**WORK INSTRUCTION:**
From the line containing "JOY3 pin VRX: RX -> A0" to the last line of the records, please reproduce every line exactly and nothing more.

**DATA SUPPLIED:**
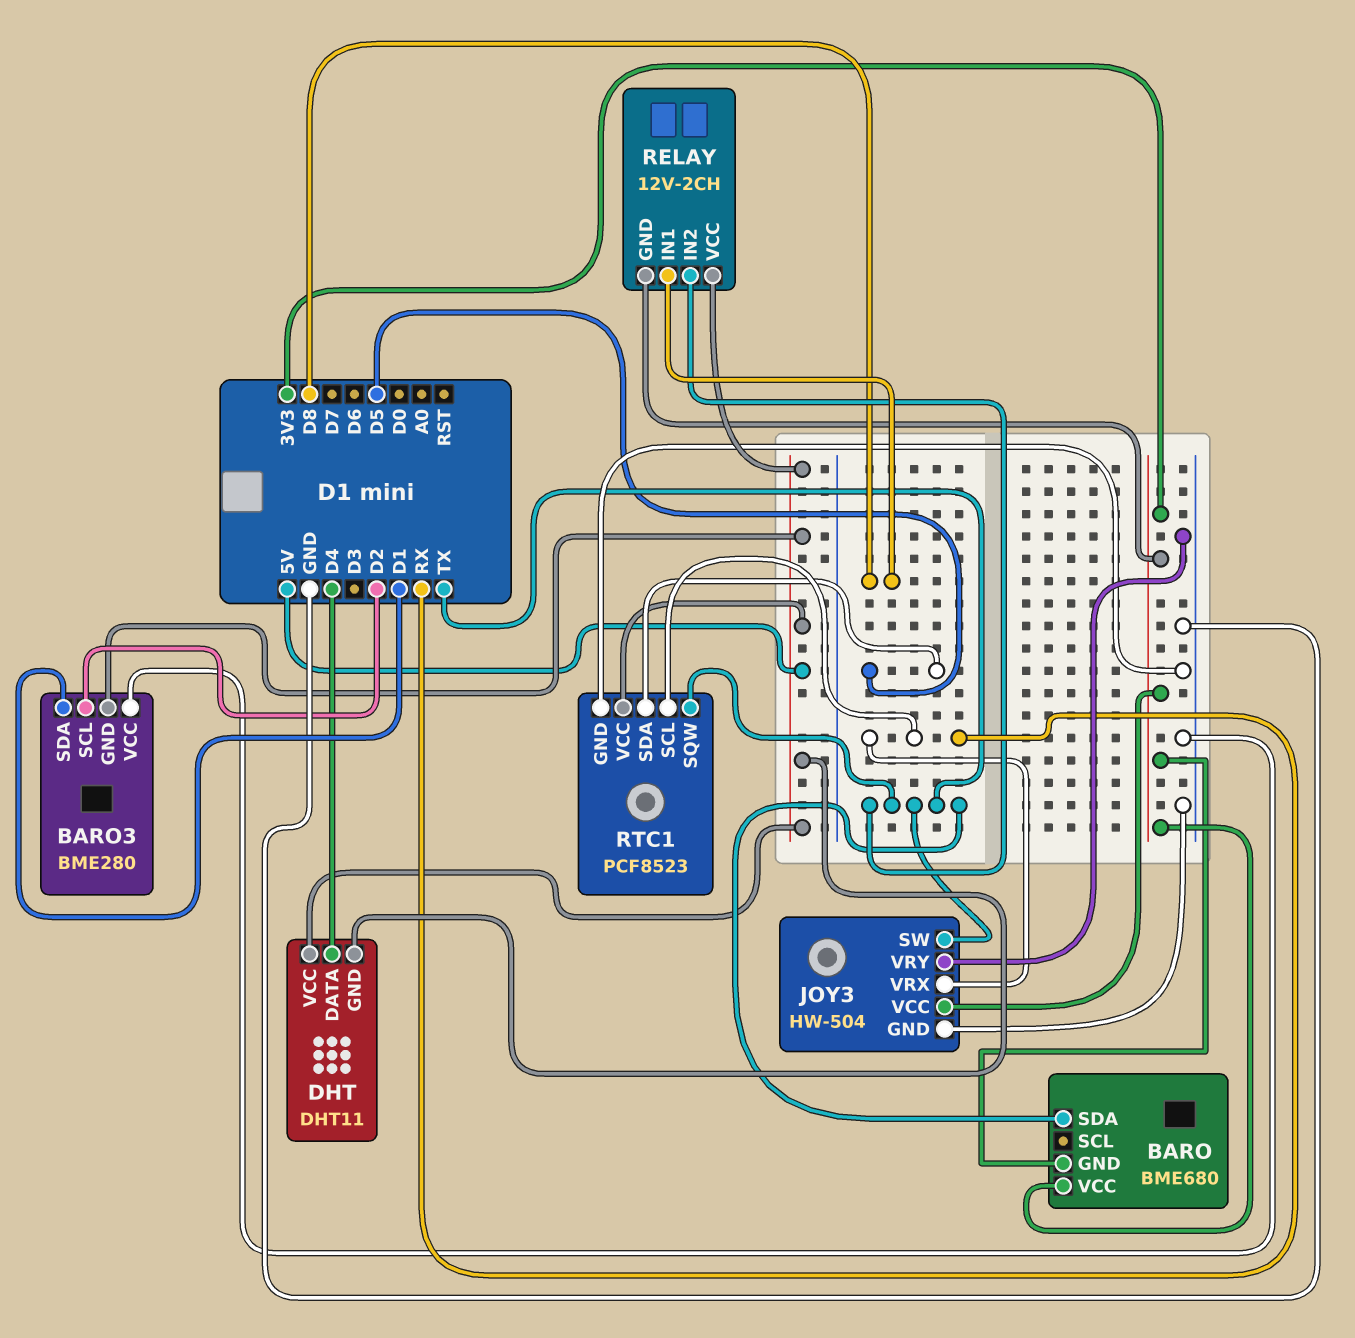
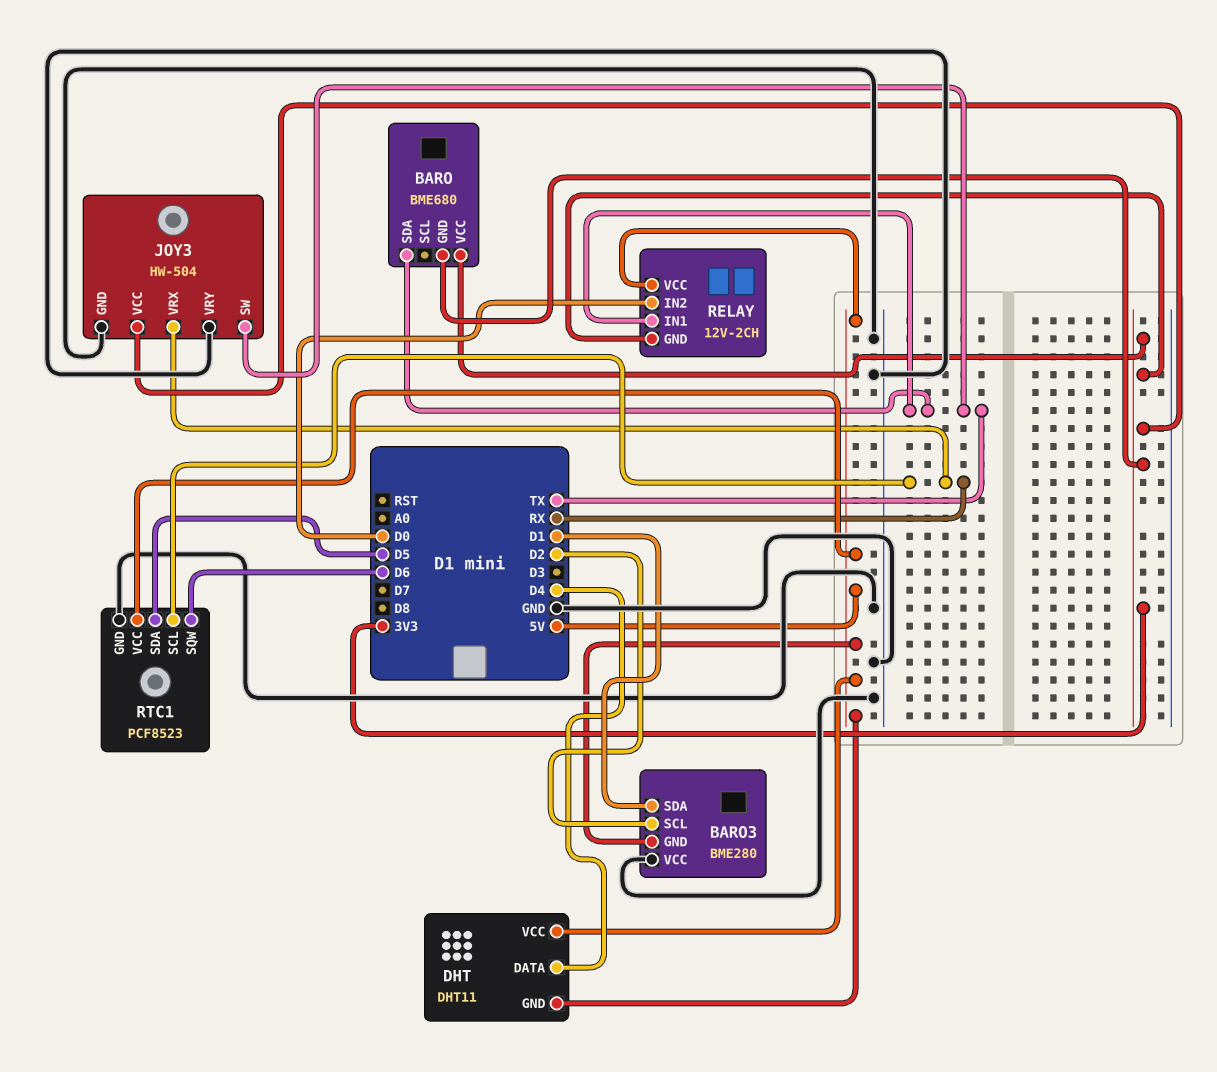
RELAY pin IN1: D8 -> TX
RELAY pin IN2: TX -> D0
RTC1 pin SQW: TX -> D6

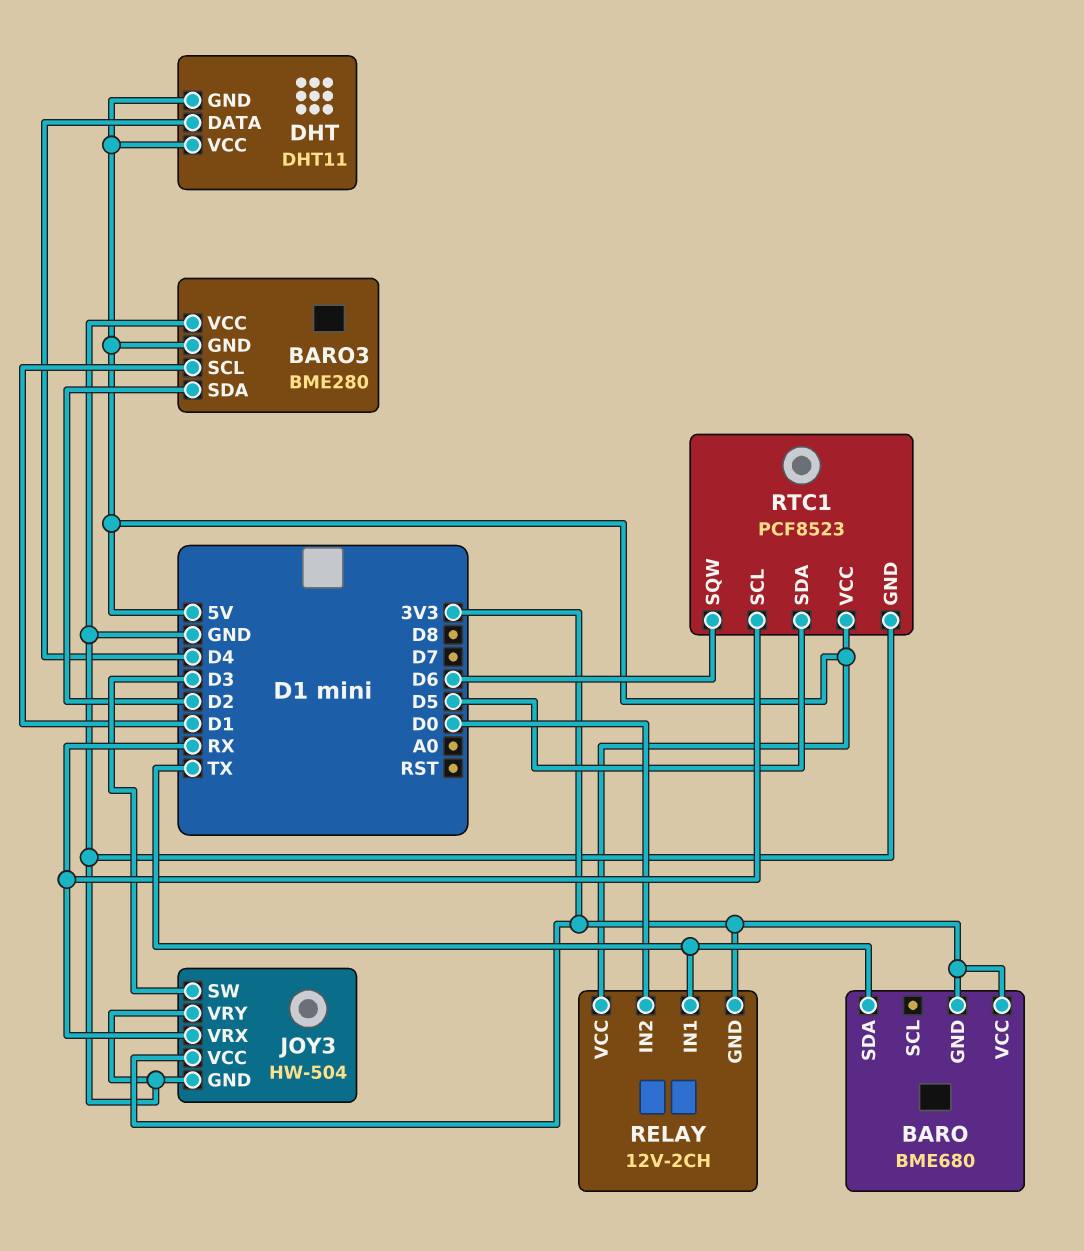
BARO3 pin SCL: D2 -> D1
BARO3 pin SDA: D1 -> D2
JOY3 pin SW: TX -> D3

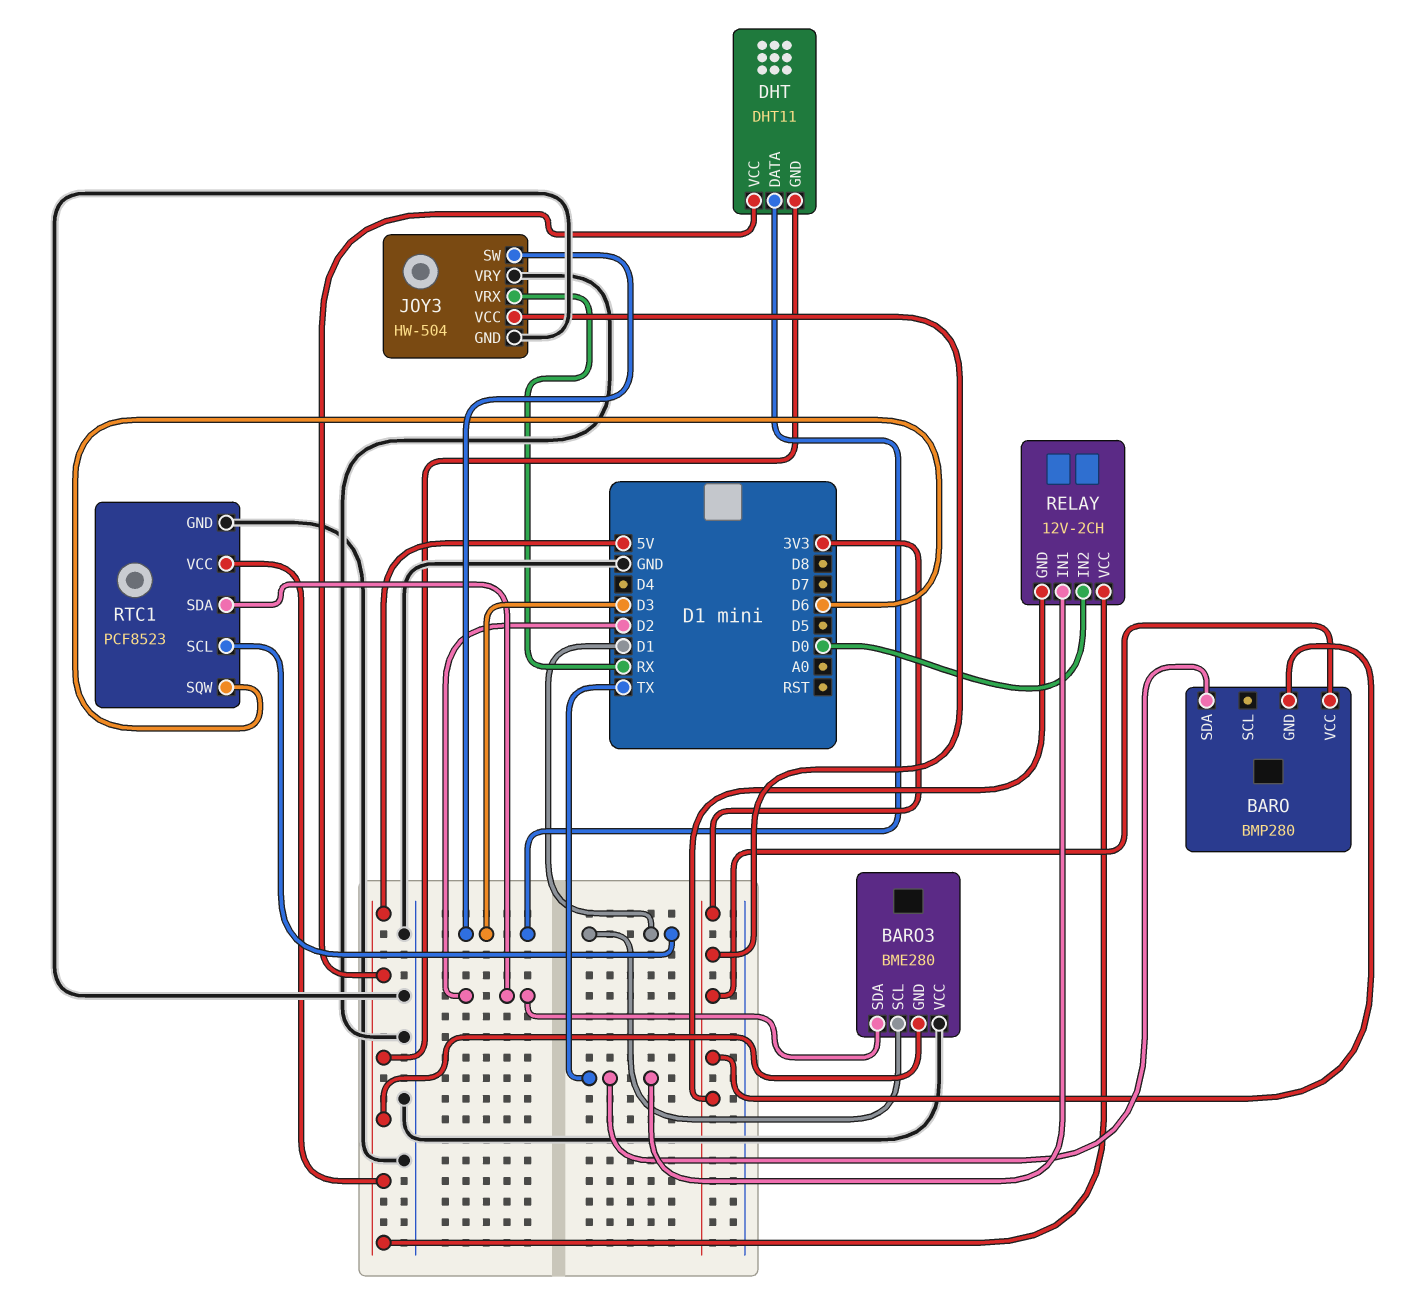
BARO: BME680 -> BMP280
DHT pin DATA: D4 -> D3
RTC1 pin SCL: RX -> D1
RTC1 pin SDA: D5 -> D2

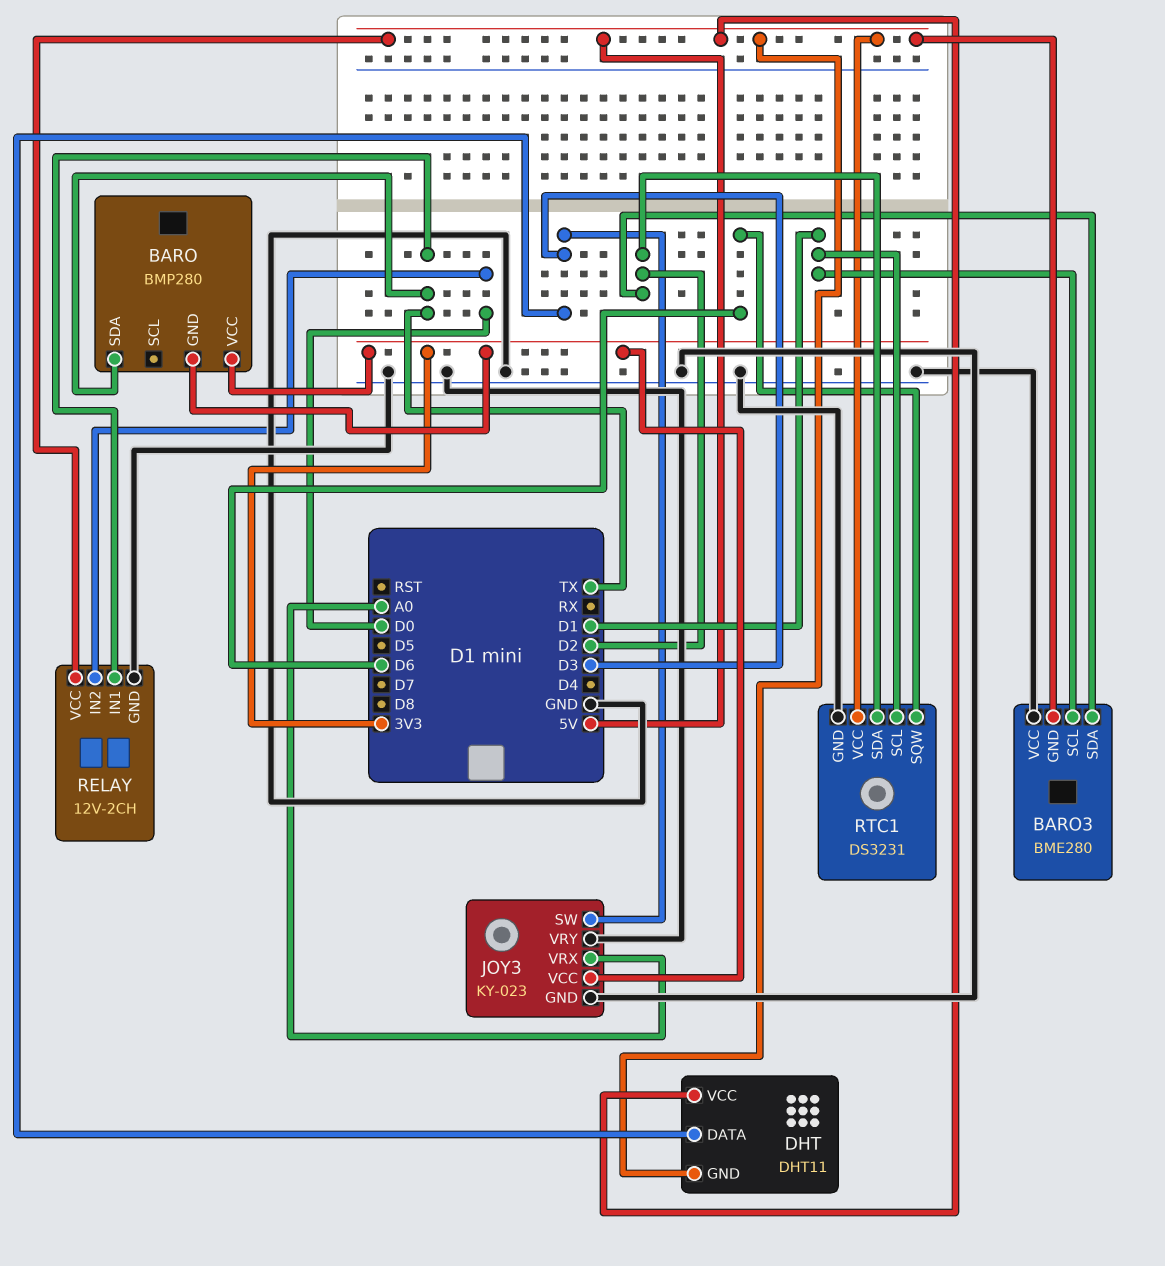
JOY3: HW-504 -> KY-023
JOY3 pin VRX: RX -> A0
RELAY pin GND: 3V3 -> GND
RTC1: PCF8523 -> DS3231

**YOUR RESPONSE:**
JOY3 pin VRX: RX -> A0
RELAY pin GND: 3V3 -> GND
RTC1: PCF8523 -> DS3231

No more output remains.